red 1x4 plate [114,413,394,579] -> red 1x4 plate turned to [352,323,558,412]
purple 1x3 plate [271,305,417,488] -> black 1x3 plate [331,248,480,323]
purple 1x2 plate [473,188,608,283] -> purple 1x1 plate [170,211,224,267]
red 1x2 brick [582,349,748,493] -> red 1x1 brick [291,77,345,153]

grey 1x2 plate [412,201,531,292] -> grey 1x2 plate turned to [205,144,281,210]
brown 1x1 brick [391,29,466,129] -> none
= = = = =
◆ HOW TO COMPLETE THIS TASK:
Write out the whole listing again, exactly as it stands.

◆ EXPECTED OUTPUT:
red 1x4 plate [114,413,394,579] -> red 1x4 plate turned to [352,323,558,412]
purple 1x3 plate [271,305,417,488] -> black 1x3 plate [331,248,480,323]
purple 1x2 plate [473,188,608,283] -> purple 1x1 plate [170,211,224,267]
red 1x2 brick [582,349,748,493] -> red 1x1 brick [291,77,345,153]

grey 1x2 plate [412,201,531,292] -> grey 1x2 plate turned to [205,144,281,210]
brown 1x1 brick [391,29,466,129] -> none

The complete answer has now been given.